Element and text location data
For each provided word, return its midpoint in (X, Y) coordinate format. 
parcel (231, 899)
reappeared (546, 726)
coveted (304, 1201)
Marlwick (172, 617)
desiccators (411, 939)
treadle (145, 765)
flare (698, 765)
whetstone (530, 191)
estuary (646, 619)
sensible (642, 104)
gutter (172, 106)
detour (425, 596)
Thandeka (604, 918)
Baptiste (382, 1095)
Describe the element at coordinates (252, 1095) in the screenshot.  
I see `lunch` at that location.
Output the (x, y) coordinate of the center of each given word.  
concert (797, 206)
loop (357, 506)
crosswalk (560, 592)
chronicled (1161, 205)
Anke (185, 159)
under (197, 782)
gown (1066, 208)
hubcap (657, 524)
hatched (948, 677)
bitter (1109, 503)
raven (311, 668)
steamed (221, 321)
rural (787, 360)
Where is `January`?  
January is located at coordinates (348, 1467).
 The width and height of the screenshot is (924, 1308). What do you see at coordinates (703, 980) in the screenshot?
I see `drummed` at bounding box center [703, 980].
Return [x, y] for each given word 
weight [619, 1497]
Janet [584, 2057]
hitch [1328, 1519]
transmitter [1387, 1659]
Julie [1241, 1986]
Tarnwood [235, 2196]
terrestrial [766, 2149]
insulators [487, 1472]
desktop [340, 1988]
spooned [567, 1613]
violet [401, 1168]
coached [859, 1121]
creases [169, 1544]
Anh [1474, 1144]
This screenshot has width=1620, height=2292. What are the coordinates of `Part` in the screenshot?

(Job) Format all lines of the records above as a Markdown table with two columns, Row for the row number and Line for the line itself, and omit any blank lines.

(Result of the exercise)
| Row | Line |
|---|---|
| 1 | For each provided word, return its midpoint in (X, Y) coordinate format.  |
| 2 | parcel (231, 899) |
| 3 | reappeared (546, 726) |
| 4 | coveted (304, 1201) |
| 5 | Marlwick (172, 617) |
| 6 | desiccators (411, 939) |
| 7 | treadle (145, 765) |
| 8 | flare (698, 765) |
| 9 | whetstone (530, 191) |
| 10 | estuary (646, 619) |
| 11 | sensible (642, 104) |
| 12 | gutter (172, 106) |
| 13 | detour (425, 596) |
| 14 | Thandeka (604, 918) |
| 15 | Baptiste (382, 1095) |
| 16 | Describe the element at coordinates (252, 1095) in the screenshot.   |
| 17 | I see `lunch` at that location. |
| 18 | Output the (x, y) coordinate of the center of each given word.   |
| 19 | concert (797, 206) |
| 20 | loop (357, 506) |
| 21 | crosswalk (560, 592) |
| 22 | chronicled (1161, 205) |
| 23 | Anke (185, 159) |
| 24 | under (197, 782) |
| 25 | gown (1066, 208) |
| 26 | hubcap (657, 524) |
| 27 | hatched (948, 677) |
| 28 | bitter (1109, 503) |
| 29 | raven (311, 668) |
| 30 | steamed (221, 321) |
| 31 | rural (787, 360) |
| 32 | Where is `January`?   |
| 33 | January is located at coordinates (348, 1467). |
| 34 |  The width and height of the screenshot is (924, 1308). What do you see at coordinates (703, 980) in the screenshot? |
| 35 | I see `drummed` at bounding box center [703, 980]. |
| 36 | Return [x, y] for each given word  |
| 37 | weight [619, 1497] |
| 38 | Janet [584, 2057] |
| 39 | hitch [1328, 1519] |
| 40 | transmitter [1387, 1659] |
| 41 | Julie [1241, 1986] |
| 42 | Tarnwood [235, 2196] |
| 43 | terrestrial [766, 2149] |
| 44 | insulators [487, 1472] |
| 45 | desktop [340, 1988] |
| 46 | spooned [567, 1613] |
| 47 | violet [401, 1168] |
| 48 | coached [859, 1121] |
| 49 | creases [169, 1544] |
| 50 | Anh [1474, 1144] |
| 51 | This screenshot has width=1620, height=2292. What are the coordinates of `Part` in the screenshot? |